[STORED DATA]

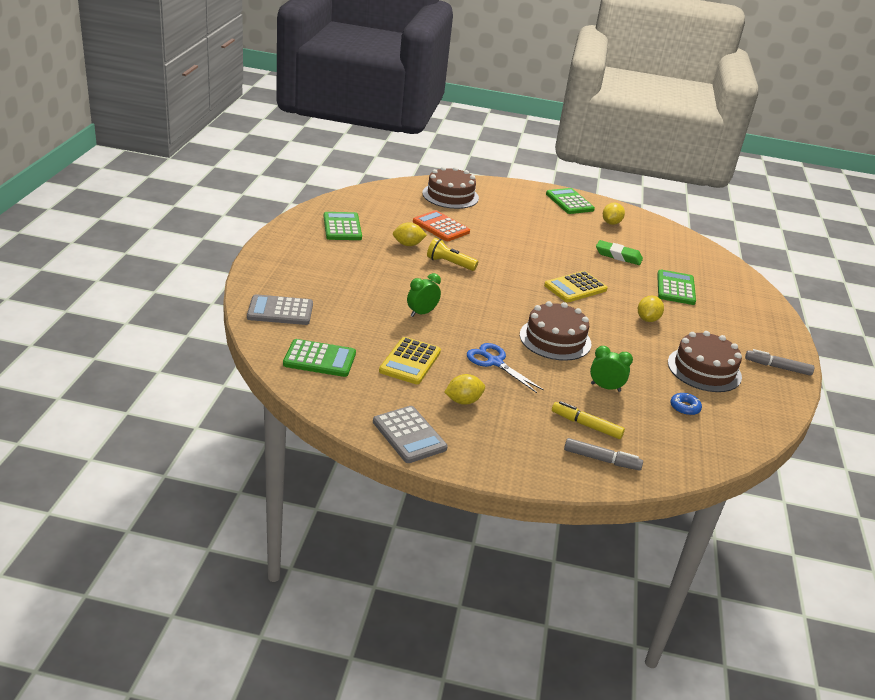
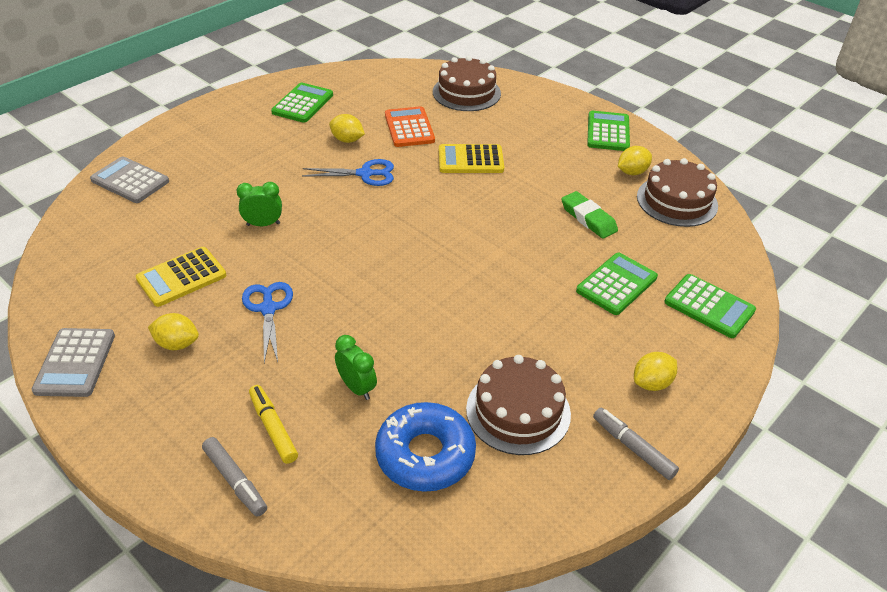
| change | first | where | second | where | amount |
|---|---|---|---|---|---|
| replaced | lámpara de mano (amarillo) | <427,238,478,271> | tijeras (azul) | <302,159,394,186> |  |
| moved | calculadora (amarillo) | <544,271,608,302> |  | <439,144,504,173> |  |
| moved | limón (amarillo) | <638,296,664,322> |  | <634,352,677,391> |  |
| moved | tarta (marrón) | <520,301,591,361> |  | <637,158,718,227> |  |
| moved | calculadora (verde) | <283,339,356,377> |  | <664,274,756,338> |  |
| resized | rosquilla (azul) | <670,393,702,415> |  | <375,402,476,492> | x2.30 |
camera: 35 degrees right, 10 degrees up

[/STORED DATA]

[YOUR GOAL] Which lines above include the string "calculadora"? Show them.

[FINISHED EXERCISE]
| moved | calculadora (amarillo) | <544,271,608,302> |  | <439,144,504,173> |  |
| moved | calculadora (verde) | <283,339,356,377> |  | <664,274,756,338> |  |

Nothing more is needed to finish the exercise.